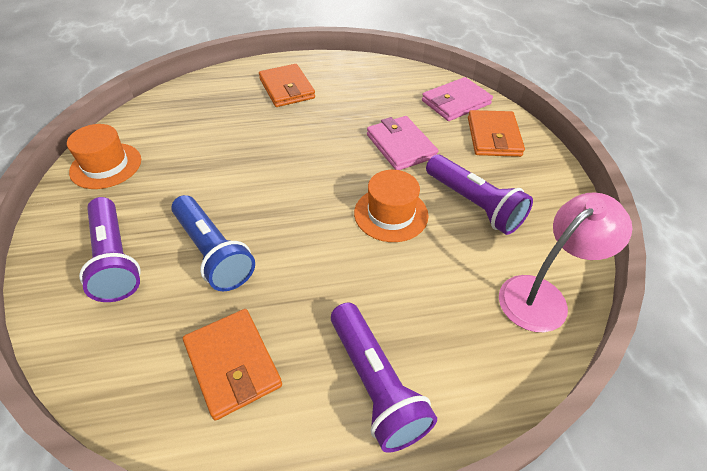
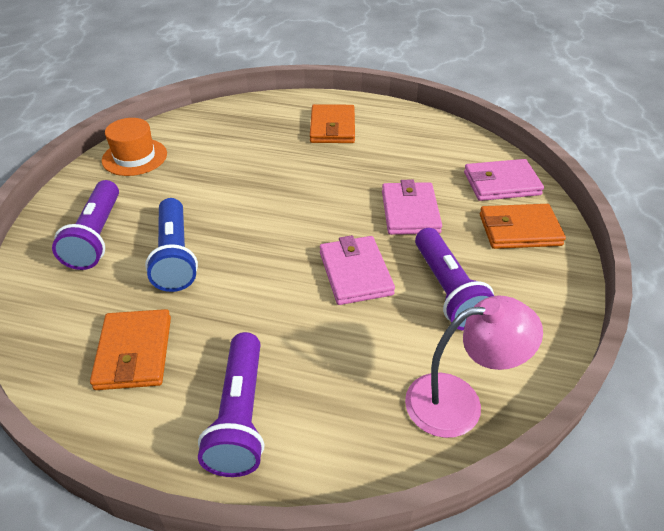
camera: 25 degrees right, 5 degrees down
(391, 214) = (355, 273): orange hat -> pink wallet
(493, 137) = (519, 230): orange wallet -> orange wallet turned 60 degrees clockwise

> _AIM OF THE TASK_
Output all of the data exactly as it stands, minus any images.

> _EXERCISE OUTPUT_
camera: 25 degrees right, 5 degrees down
(391, 214) = (355, 273): orange hat -> pink wallet
(493, 137) = (519, 230): orange wallet -> orange wallet turned 60 degrees clockwise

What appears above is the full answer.